Extracted data entries →
begin

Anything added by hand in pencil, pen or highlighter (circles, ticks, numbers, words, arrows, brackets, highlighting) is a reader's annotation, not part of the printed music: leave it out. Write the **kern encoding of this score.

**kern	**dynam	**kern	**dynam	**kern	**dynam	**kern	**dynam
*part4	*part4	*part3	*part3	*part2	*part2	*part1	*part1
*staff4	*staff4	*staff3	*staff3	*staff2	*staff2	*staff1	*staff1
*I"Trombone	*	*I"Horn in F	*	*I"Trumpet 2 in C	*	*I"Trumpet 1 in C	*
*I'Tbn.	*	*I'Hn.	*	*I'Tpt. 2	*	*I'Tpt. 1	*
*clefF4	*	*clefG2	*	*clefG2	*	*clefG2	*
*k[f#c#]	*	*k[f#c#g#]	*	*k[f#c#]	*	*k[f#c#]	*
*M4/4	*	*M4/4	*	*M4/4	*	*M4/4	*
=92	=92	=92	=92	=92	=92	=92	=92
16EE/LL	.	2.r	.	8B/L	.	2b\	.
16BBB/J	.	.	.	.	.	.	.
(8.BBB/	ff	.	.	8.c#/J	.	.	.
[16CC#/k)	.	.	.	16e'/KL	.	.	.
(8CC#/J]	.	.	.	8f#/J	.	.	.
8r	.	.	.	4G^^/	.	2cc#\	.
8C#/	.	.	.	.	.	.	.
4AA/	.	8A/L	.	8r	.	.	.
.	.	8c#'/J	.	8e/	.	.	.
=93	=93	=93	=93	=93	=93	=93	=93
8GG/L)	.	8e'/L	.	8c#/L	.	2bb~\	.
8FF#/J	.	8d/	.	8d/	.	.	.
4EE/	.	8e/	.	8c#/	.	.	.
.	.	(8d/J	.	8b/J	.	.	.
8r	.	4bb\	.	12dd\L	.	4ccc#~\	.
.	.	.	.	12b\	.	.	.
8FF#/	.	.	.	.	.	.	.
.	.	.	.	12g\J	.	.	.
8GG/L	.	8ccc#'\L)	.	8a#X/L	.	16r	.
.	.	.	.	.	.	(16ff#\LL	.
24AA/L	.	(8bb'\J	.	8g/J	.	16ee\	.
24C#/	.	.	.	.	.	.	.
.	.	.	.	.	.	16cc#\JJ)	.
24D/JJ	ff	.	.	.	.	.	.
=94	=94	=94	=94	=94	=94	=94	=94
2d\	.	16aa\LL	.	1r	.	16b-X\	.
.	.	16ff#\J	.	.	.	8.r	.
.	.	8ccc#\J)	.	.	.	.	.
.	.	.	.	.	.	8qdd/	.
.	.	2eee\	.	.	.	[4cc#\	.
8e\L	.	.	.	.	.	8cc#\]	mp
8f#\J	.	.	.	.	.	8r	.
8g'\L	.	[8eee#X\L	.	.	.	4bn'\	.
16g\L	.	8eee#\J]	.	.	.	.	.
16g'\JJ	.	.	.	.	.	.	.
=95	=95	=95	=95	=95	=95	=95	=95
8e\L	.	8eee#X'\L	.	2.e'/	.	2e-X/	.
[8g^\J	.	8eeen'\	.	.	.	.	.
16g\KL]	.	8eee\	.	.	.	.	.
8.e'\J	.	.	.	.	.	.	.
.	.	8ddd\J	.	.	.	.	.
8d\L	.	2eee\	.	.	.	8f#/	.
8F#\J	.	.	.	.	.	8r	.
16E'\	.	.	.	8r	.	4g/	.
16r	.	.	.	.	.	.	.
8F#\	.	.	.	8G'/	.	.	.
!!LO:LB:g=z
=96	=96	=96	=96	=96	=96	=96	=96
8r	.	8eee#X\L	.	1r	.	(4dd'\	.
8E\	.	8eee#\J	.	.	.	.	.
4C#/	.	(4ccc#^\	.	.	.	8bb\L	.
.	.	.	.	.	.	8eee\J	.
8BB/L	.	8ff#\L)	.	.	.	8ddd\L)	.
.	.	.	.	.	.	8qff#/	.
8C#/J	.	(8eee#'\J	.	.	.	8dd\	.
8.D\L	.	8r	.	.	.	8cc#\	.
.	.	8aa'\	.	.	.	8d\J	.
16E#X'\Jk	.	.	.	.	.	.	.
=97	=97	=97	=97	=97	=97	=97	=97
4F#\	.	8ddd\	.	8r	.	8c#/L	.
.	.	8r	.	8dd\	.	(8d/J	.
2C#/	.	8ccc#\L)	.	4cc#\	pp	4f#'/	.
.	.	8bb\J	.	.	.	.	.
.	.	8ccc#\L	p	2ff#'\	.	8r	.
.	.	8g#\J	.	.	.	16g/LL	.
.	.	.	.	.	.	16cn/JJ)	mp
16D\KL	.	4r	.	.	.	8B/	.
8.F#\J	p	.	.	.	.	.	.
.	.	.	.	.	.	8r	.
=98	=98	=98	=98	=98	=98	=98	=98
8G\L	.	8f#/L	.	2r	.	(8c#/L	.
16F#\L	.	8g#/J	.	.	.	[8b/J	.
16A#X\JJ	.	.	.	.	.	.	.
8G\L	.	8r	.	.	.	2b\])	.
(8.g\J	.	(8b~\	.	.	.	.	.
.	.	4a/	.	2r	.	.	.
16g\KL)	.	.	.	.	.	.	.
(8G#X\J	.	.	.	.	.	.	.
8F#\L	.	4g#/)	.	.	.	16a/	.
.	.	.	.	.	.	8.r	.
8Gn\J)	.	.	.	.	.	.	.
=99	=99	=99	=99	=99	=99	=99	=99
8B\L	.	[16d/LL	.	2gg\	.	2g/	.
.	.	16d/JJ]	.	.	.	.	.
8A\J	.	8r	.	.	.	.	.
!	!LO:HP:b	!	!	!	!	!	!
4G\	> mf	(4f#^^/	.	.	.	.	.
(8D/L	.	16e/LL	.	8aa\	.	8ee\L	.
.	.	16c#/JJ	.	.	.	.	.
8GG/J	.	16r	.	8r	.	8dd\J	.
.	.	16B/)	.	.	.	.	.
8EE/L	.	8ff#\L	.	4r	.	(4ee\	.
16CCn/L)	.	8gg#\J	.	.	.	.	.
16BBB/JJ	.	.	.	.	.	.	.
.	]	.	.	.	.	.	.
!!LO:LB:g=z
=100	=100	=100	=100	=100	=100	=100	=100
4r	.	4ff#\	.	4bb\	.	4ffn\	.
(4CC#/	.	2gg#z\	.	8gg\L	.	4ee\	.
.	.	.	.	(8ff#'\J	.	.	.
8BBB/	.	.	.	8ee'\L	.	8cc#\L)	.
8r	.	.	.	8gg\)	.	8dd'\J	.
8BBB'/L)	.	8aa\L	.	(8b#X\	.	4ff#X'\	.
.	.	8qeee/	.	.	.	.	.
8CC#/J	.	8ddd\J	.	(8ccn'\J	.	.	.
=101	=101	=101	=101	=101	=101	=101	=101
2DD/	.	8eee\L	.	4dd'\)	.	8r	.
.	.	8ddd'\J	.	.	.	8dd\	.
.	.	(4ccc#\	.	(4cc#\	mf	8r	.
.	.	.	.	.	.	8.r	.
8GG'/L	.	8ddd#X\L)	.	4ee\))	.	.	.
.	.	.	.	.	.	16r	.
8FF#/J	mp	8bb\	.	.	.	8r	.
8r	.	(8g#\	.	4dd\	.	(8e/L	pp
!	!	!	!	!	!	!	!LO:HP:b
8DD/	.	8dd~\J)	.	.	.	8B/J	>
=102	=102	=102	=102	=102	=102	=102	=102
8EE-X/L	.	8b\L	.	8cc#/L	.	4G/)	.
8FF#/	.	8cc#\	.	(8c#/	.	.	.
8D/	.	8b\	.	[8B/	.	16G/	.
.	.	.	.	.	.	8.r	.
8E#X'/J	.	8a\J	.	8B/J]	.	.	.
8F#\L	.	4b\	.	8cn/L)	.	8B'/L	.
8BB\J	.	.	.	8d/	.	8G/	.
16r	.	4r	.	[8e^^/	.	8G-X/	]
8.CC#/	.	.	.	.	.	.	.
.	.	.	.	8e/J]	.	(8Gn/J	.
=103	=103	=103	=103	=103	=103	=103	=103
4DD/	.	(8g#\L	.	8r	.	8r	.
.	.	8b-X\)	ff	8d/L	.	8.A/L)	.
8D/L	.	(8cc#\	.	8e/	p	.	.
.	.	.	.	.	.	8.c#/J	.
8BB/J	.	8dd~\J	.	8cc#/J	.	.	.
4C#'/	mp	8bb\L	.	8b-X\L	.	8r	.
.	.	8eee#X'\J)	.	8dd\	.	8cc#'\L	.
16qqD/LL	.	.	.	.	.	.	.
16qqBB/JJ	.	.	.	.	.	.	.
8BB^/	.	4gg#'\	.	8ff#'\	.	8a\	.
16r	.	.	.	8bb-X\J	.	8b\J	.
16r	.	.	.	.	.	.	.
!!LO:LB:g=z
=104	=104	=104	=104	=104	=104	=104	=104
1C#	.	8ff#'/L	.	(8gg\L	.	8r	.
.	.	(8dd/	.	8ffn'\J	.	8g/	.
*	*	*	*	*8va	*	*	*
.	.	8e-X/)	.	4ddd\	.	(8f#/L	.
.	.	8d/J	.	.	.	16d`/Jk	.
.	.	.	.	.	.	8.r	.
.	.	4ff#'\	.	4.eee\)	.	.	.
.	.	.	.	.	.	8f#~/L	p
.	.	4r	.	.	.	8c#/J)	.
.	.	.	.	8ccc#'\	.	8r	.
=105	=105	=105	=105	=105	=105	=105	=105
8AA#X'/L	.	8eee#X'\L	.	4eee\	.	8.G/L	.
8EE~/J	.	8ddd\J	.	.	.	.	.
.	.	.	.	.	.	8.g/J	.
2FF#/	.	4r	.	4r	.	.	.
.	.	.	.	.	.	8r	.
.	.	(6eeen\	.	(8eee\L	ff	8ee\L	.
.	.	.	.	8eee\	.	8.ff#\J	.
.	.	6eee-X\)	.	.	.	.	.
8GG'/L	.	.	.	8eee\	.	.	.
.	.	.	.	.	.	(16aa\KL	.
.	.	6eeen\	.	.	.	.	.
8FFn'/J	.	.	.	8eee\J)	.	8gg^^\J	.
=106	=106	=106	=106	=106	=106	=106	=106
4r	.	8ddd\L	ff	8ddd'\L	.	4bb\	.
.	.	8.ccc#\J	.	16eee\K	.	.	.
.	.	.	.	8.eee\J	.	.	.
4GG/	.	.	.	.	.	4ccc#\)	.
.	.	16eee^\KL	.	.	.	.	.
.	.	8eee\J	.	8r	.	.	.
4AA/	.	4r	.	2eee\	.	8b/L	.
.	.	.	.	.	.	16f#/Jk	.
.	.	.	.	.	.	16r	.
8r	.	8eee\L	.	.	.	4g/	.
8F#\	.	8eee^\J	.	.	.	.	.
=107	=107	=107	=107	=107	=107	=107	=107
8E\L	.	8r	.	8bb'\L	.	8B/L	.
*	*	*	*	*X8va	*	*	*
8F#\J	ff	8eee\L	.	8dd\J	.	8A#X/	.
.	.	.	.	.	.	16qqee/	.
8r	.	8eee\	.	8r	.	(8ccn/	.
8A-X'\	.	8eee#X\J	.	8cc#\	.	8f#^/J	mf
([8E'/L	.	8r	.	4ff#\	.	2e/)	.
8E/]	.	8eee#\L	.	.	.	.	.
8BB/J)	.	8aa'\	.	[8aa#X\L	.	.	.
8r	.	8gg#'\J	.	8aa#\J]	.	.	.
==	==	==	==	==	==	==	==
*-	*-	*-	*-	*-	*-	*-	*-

end

Count the lines of the material above that contain the string "kern", treating uppercase and lowercase as different, and give only the number.

2